━━━━━ INFORMATION
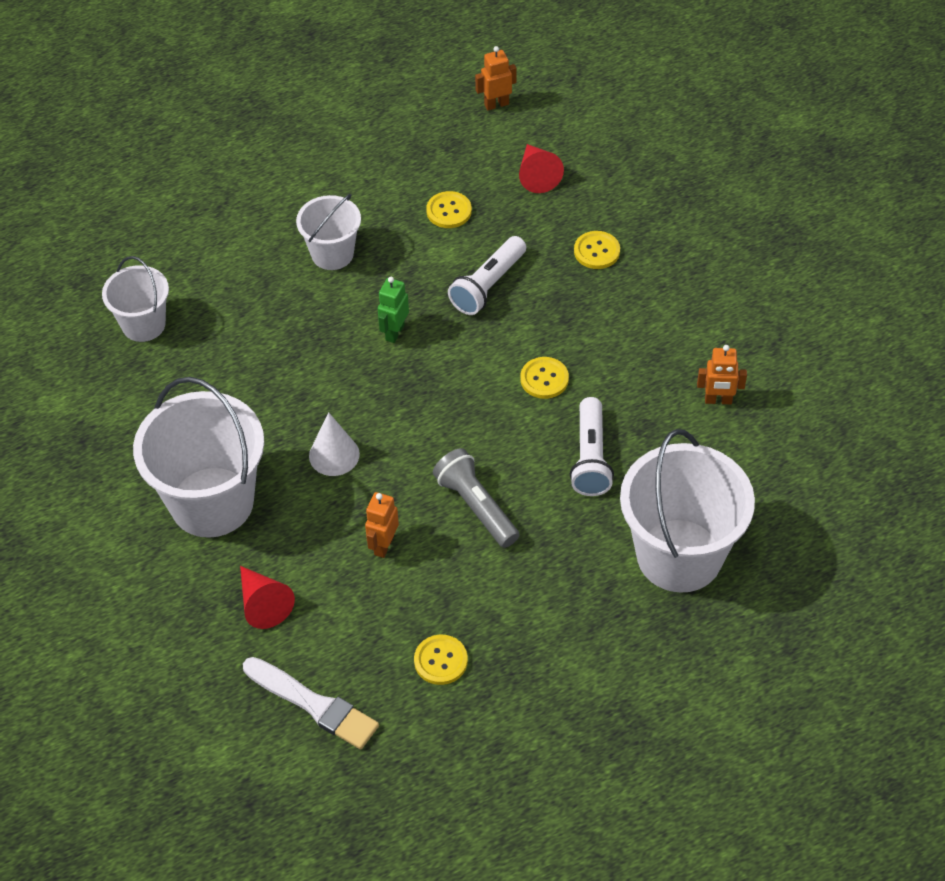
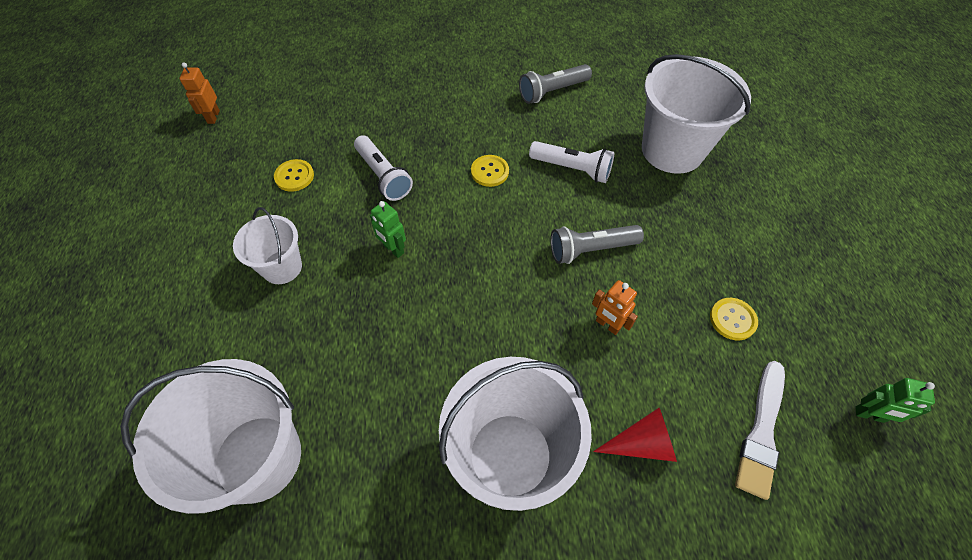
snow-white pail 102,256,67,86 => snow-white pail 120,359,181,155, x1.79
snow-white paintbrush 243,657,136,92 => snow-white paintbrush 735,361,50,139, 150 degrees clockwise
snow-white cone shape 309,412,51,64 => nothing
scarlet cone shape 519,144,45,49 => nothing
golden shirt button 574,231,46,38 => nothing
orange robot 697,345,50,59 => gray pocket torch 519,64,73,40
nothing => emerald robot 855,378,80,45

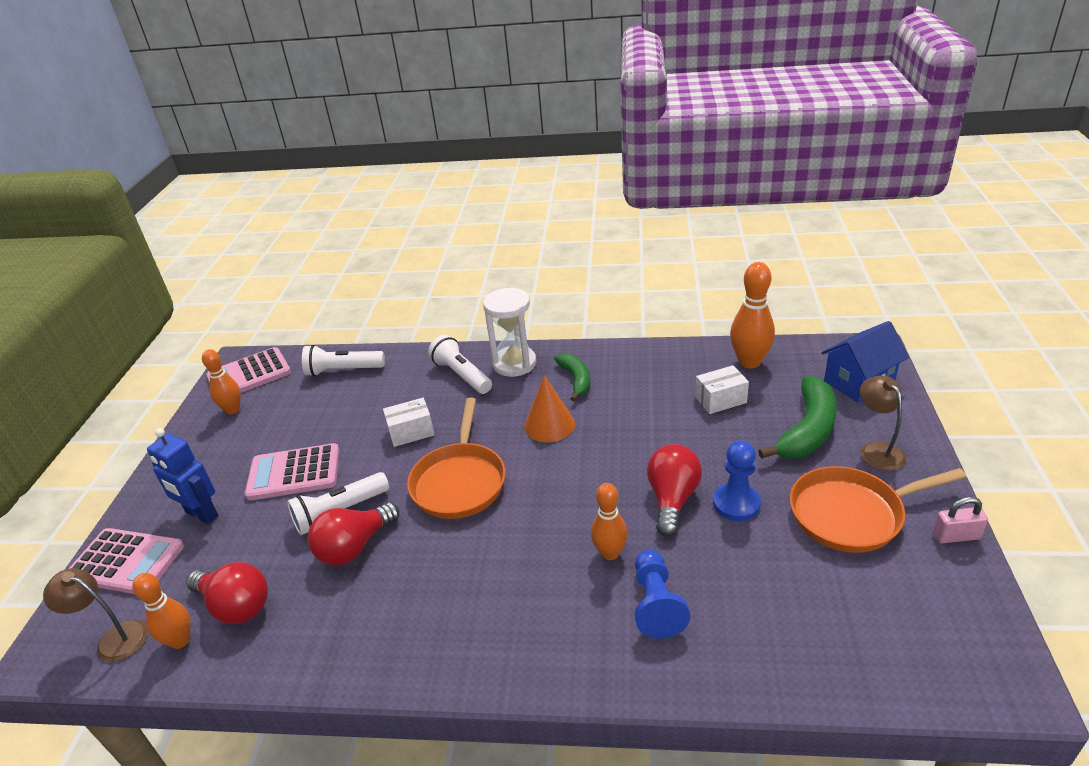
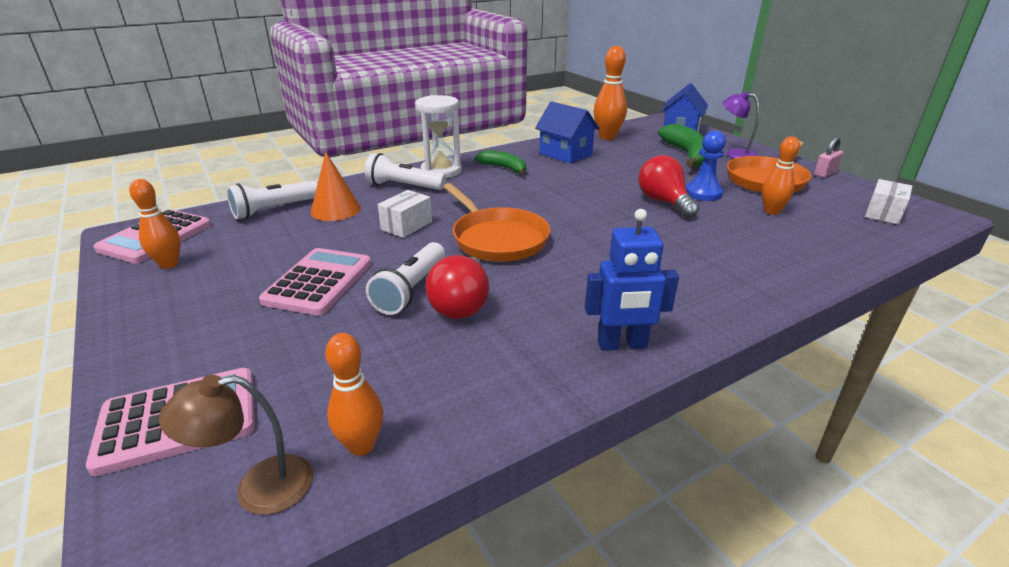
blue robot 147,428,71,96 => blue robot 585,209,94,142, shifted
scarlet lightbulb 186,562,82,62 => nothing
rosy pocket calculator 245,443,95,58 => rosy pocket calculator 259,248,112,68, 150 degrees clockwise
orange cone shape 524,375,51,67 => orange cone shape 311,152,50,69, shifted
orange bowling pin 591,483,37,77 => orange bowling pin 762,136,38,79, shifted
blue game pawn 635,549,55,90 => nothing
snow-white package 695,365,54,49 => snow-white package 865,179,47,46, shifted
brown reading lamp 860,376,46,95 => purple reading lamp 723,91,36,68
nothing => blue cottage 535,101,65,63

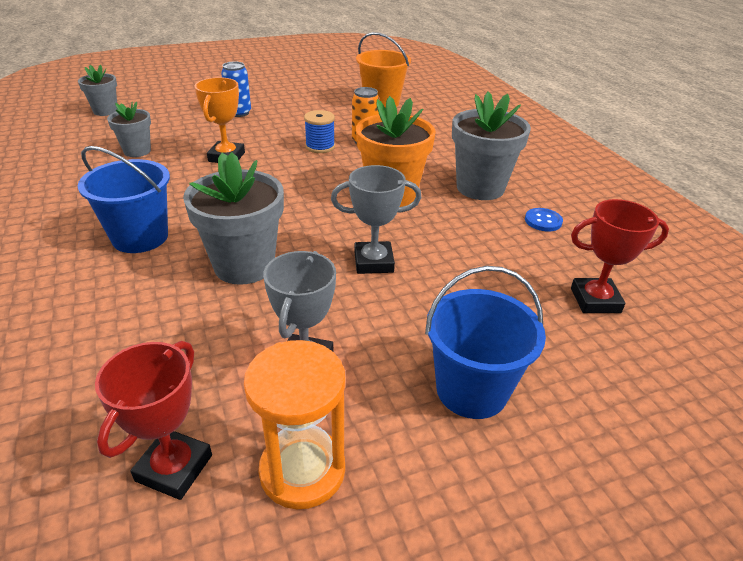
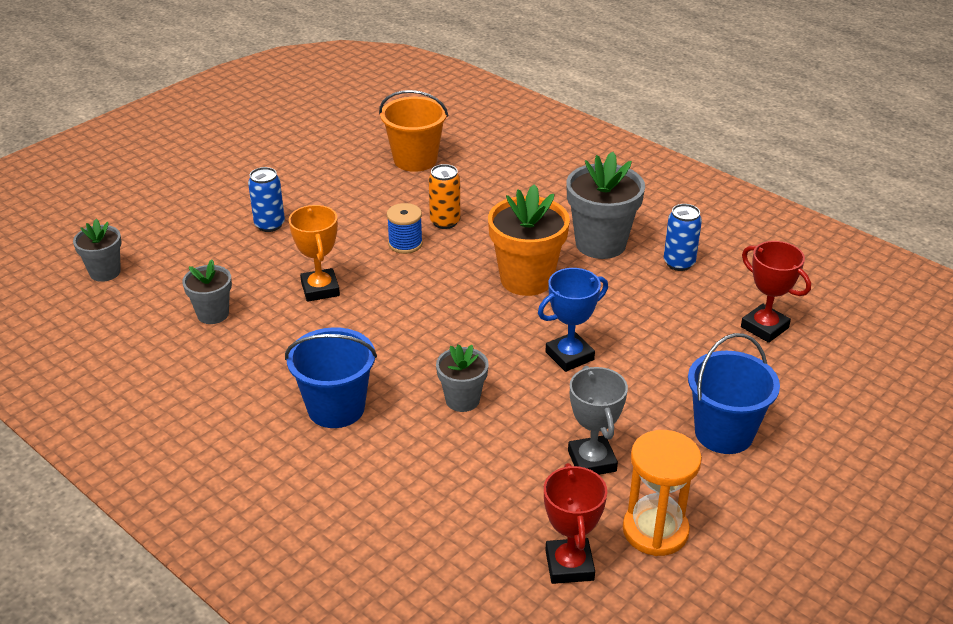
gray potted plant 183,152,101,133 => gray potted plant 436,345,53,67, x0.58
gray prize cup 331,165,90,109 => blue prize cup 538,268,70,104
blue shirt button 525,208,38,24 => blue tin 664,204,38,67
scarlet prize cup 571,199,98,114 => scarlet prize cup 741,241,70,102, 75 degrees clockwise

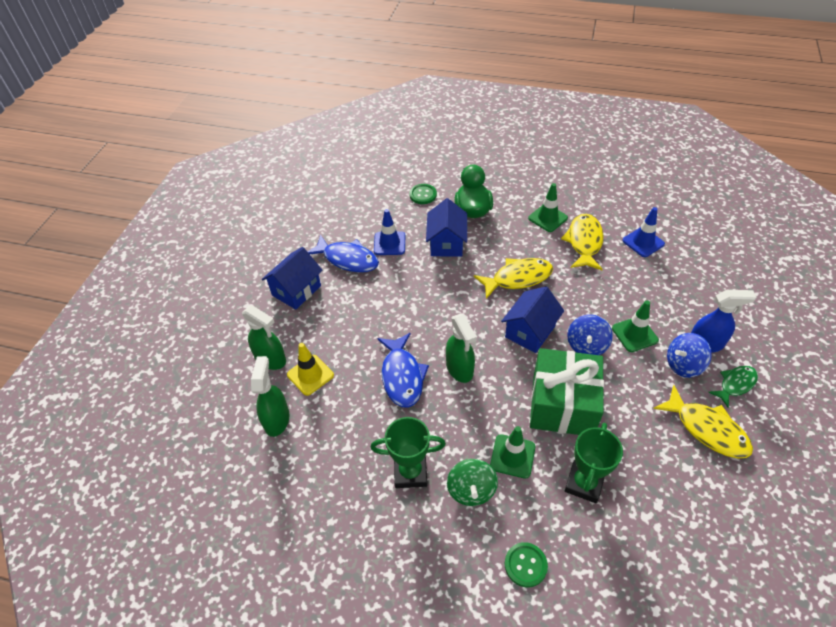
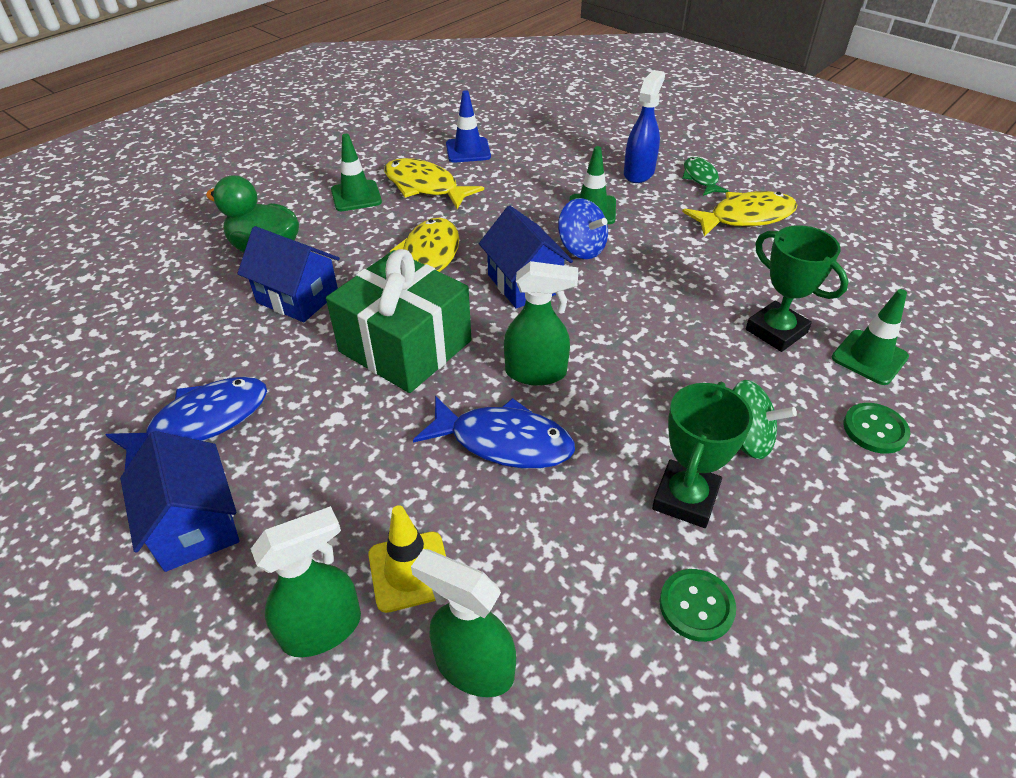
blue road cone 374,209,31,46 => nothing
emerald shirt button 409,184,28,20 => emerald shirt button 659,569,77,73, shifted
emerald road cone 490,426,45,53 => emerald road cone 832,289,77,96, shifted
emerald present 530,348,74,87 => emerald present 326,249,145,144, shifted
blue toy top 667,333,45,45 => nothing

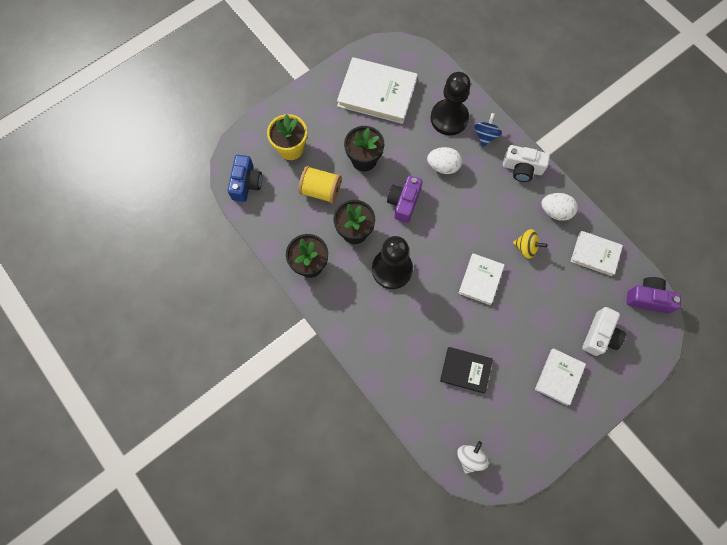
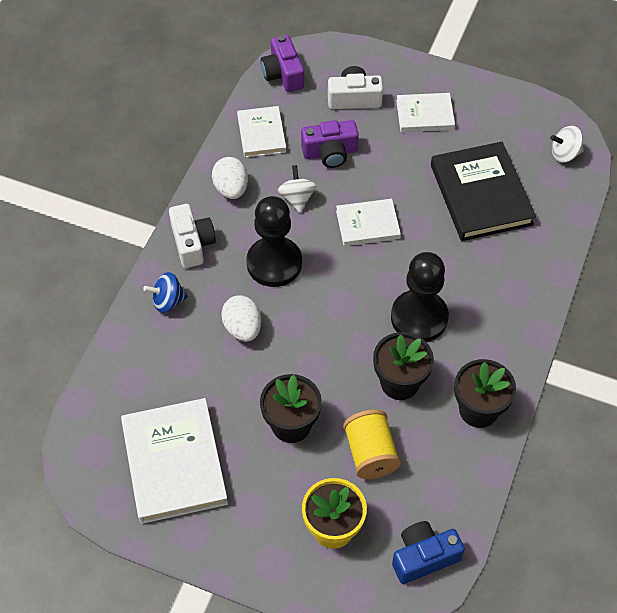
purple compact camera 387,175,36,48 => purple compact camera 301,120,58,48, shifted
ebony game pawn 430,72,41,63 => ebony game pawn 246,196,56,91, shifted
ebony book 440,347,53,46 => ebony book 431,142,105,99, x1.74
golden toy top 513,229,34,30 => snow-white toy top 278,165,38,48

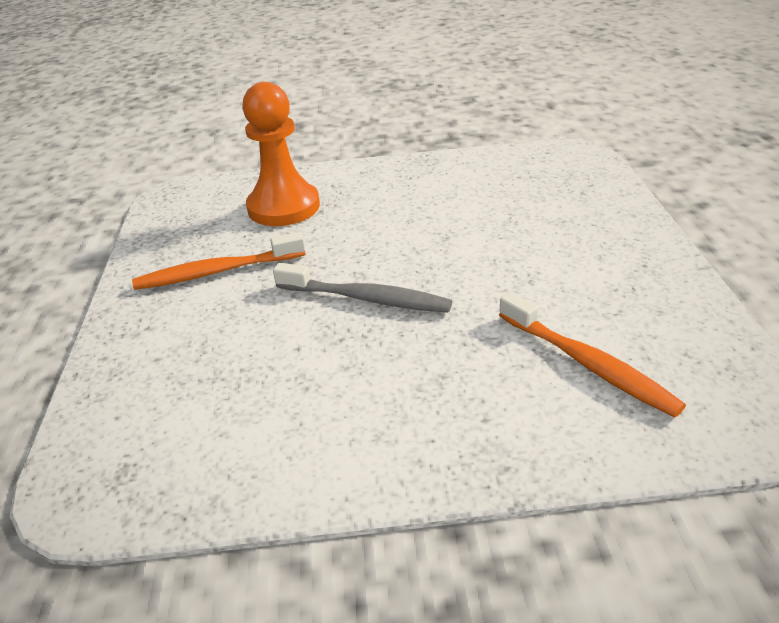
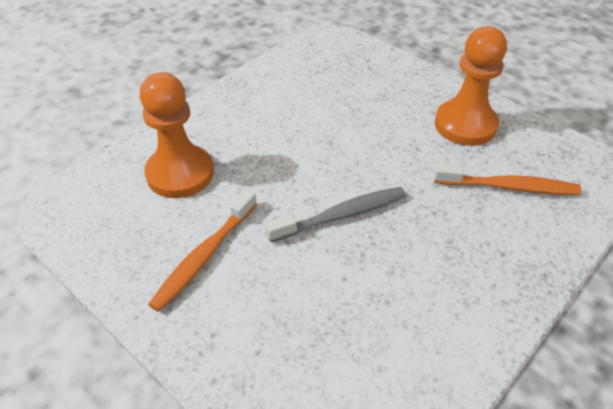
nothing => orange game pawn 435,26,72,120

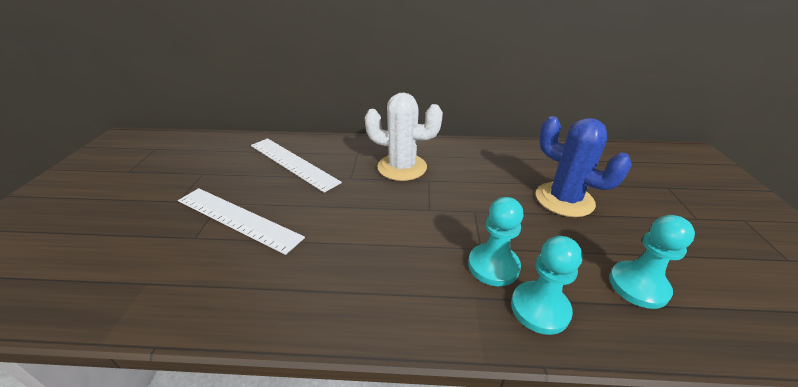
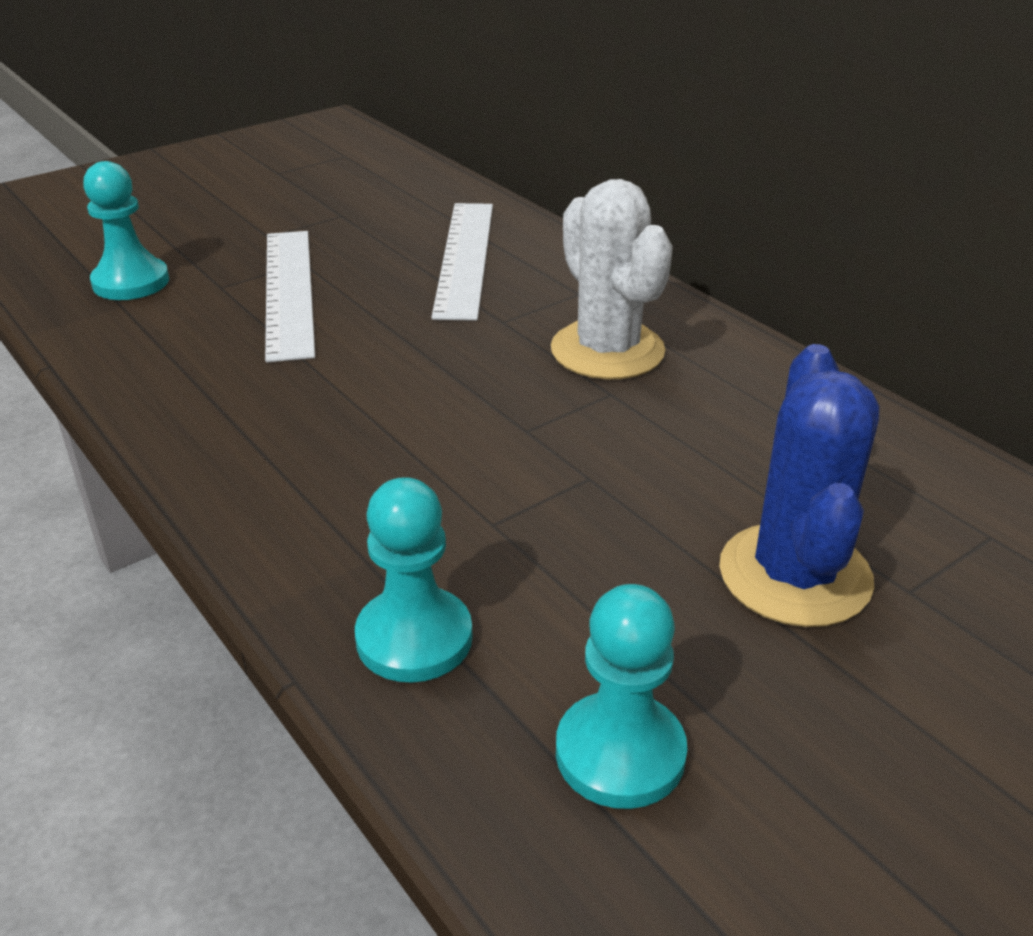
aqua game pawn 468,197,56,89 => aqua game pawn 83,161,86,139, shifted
━━━━━━━━━━
Your task is a word-for-word transcription of the entries, leaving out all pictures.

snow-white pail 102,256,67,86 => snow-white pail 120,359,181,155, x1.79
snow-white paintbrush 243,657,136,92 => snow-white paintbrush 735,361,50,139, 150 degrees clockwise
snow-white cone shape 309,412,51,64 => nothing
scarlet cone shape 519,144,45,49 => nothing
golden shirt button 574,231,46,38 => nothing
orange robot 697,345,50,59 => gray pocket torch 519,64,73,40
nothing => emerald robot 855,378,80,45

blue robot 147,428,71,96 => blue robot 585,209,94,142, shifted
scarlet lightbulb 186,562,82,62 => nothing
rosy pocket calculator 245,443,95,58 => rosy pocket calculator 259,248,112,68, 150 degrees clockwise
orange cone shape 524,375,51,67 => orange cone shape 311,152,50,69, shifted
orange bowling pin 591,483,37,77 => orange bowling pin 762,136,38,79, shifted
blue game pawn 635,549,55,90 => nothing
snow-white package 695,365,54,49 => snow-white package 865,179,47,46, shifted
brown reading lamp 860,376,46,95 => purple reading lamp 723,91,36,68
nothing => blue cottage 535,101,65,63

gray potted plant 183,152,101,133 => gray potted plant 436,345,53,67, x0.58
gray prize cup 331,165,90,109 => blue prize cup 538,268,70,104
blue shirt button 525,208,38,24 => blue tin 664,204,38,67
scarlet prize cup 571,199,98,114 => scarlet prize cup 741,241,70,102, 75 degrees clockwise

blue road cone 374,209,31,46 => nothing
emerald shirt button 409,184,28,20 => emerald shirt button 659,569,77,73, shifted
emerald road cone 490,426,45,53 => emerald road cone 832,289,77,96, shifted
emerald present 530,348,74,87 => emerald present 326,249,145,144, shifted
blue toy top 667,333,45,45 => nothing

purple compact camera 387,175,36,48 => purple compact camera 301,120,58,48, shifted
ebony game pawn 430,72,41,63 => ebony game pawn 246,196,56,91, shifted
ebony book 440,347,53,46 => ebony book 431,142,105,99, x1.74
golden toy top 513,229,34,30 => snow-white toy top 278,165,38,48

nothing => orange game pawn 435,26,72,120

aqua game pawn 468,197,56,89 => aqua game pawn 83,161,86,139, shifted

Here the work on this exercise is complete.